Data provided
[Start of section]

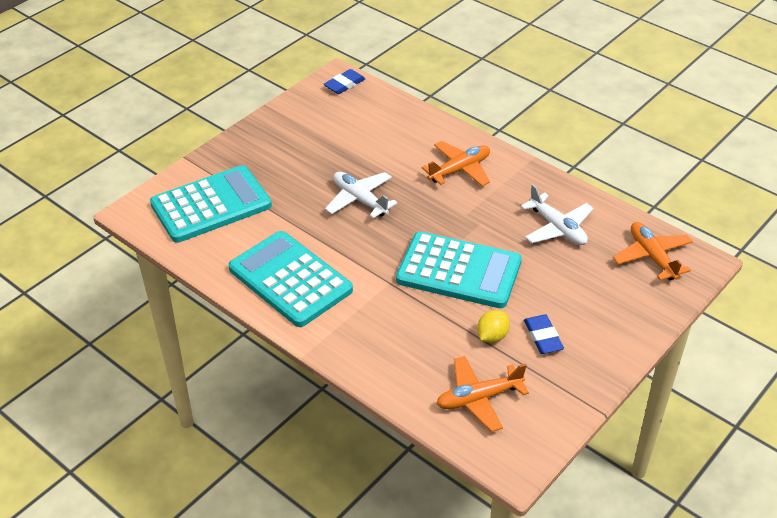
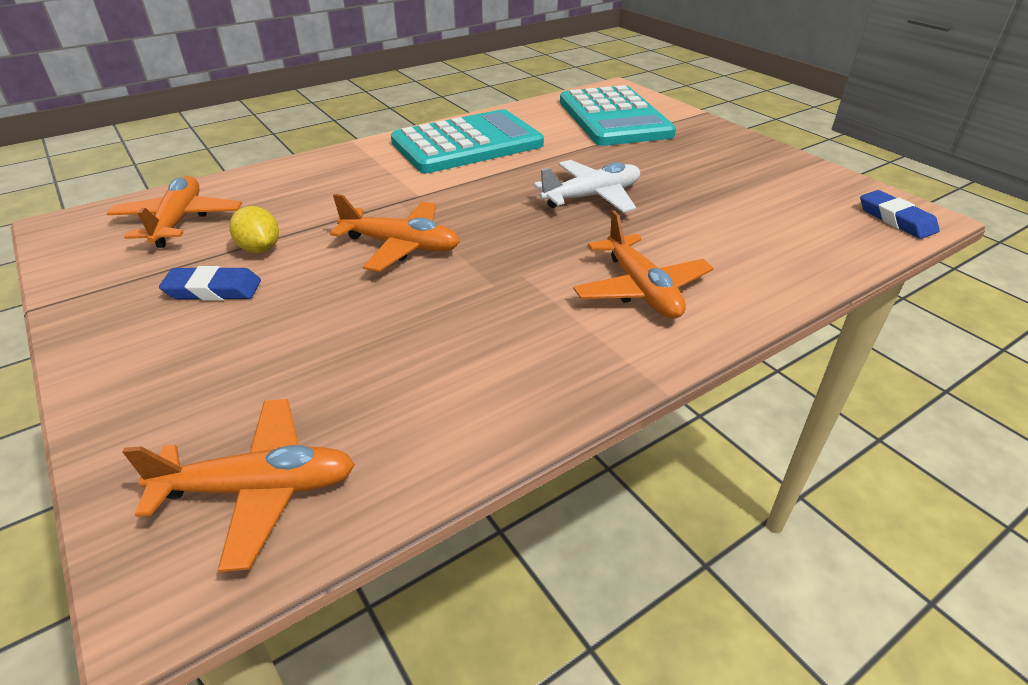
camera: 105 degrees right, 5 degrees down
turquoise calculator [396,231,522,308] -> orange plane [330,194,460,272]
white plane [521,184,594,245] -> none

[End of section]

Task details
Everything in the data except the pictures needs to be written out exactly.

Result of the task
camera: 105 degrees right, 5 degrees down
turquoise calculator [396,231,522,308] -> orange plane [330,194,460,272]
white plane [521,184,594,245] -> none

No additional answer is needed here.